- _EXERCISE OBJECTIVE_:
Find every line below with the string "moved" and pick it out.
--- START ---
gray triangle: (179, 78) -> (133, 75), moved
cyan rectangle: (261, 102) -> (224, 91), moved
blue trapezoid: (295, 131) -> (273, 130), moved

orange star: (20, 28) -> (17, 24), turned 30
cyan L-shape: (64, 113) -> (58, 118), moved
--- END ---
- _EXERCISE RESPONSE_:
gray triangle: (179, 78) -> (133, 75), moved
cyan rectangle: (261, 102) -> (224, 91), moved
blue trapezoid: (295, 131) -> (273, 130), moved
cyan L-shape: (64, 113) -> (58, 118), moved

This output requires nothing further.